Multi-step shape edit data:
#####
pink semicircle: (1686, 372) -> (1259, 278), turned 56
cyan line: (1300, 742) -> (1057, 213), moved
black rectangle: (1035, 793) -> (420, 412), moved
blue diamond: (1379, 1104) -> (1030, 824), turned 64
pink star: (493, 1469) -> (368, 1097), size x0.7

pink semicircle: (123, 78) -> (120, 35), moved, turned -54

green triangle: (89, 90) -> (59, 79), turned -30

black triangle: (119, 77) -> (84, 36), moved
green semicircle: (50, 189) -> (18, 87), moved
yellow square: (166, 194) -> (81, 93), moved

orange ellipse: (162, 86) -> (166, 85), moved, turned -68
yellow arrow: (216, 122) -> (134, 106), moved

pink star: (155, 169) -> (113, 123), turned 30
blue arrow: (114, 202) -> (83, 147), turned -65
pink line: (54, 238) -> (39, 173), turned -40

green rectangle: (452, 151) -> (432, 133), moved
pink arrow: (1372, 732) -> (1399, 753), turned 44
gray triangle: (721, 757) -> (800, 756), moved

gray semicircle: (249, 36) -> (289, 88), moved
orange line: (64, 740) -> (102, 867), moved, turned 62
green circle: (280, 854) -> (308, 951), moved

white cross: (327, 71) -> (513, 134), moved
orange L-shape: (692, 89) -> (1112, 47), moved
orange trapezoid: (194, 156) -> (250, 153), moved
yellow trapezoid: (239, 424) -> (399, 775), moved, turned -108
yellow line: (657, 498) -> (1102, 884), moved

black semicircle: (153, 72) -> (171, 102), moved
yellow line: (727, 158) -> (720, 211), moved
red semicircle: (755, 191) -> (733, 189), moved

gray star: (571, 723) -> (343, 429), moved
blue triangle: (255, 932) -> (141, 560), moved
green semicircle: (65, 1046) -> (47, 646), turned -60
#####
• The problem: The output should be exactly the lines above from the line containing "orange line: (64, 740)" to the line containing "yellow line: (727, 158) -> (720, 211), moved", inclusive, with no other lines.

• Answer below:
orange line: (64, 740) -> (102, 867), moved, turned 62
green circle: (280, 854) -> (308, 951), moved

white cross: (327, 71) -> (513, 134), moved
orange L-shape: (692, 89) -> (1112, 47), moved
orange trapezoid: (194, 156) -> (250, 153), moved
yellow trapezoid: (239, 424) -> (399, 775), moved, turned -108
yellow line: (657, 498) -> (1102, 884), moved

black semicircle: (153, 72) -> (171, 102), moved
yellow line: (727, 158) -> (720, 211), moved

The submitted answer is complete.